Problem requirements
Your task is to reproduce exactly the lines from the one containing "none -> red brick C6:C8 level 2" through the last line below, both ends included, and nothing else, with no pictures.

*** Data for the task ***

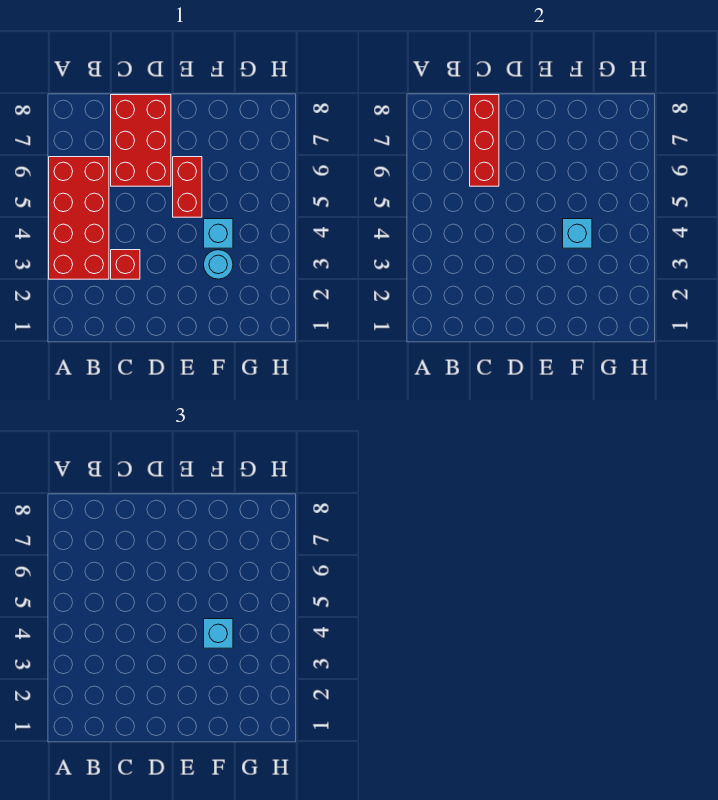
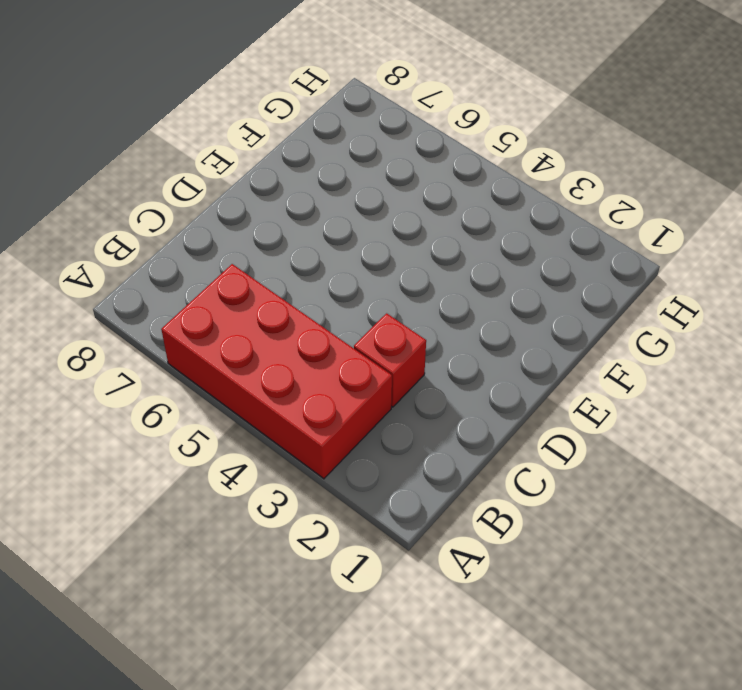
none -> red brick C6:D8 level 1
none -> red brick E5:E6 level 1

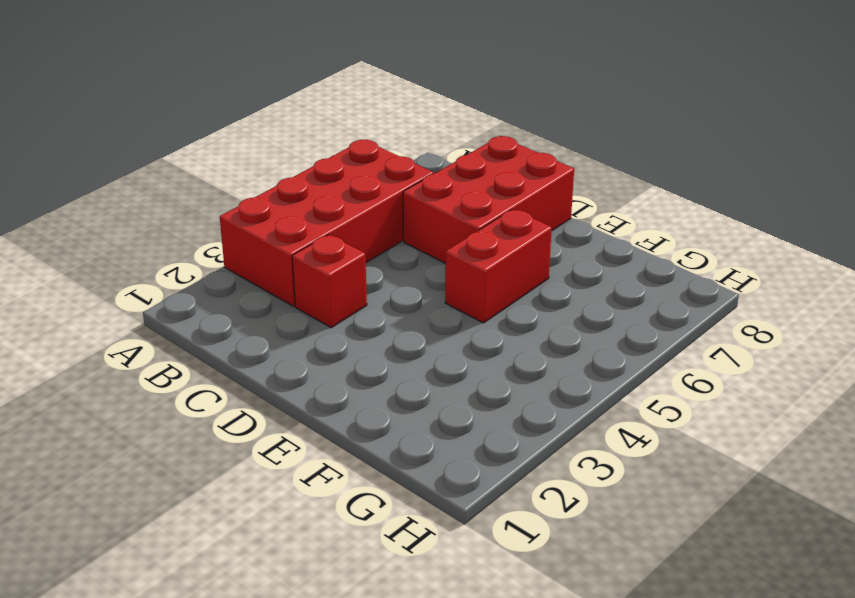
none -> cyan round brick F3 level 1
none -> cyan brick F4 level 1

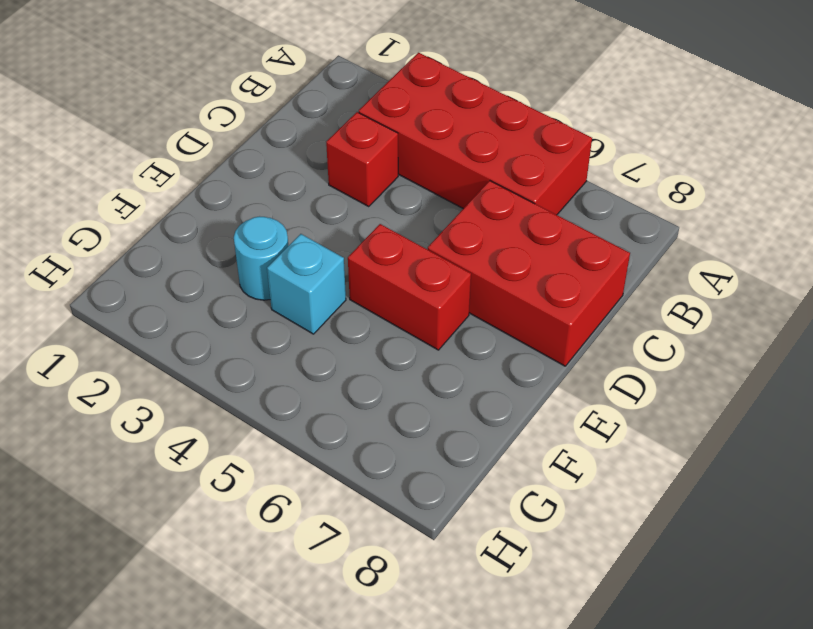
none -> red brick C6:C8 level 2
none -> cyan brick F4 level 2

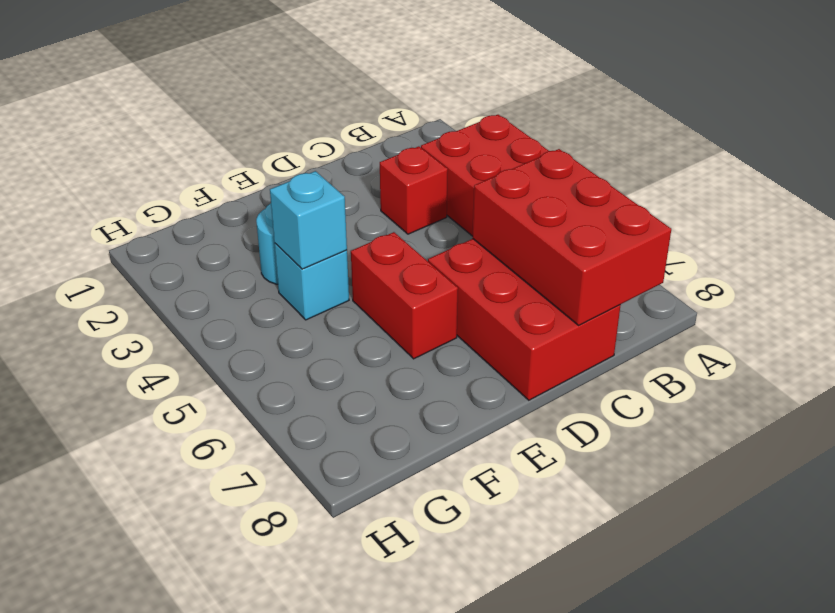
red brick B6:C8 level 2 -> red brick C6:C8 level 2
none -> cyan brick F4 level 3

***

Output
none -> red brick C6:C8 level 2
none -> cyan brick F4 level 2

red brick B6:C8 level 2 -> red brick C6:C8 level 2
none -> cyan brick F4 level 3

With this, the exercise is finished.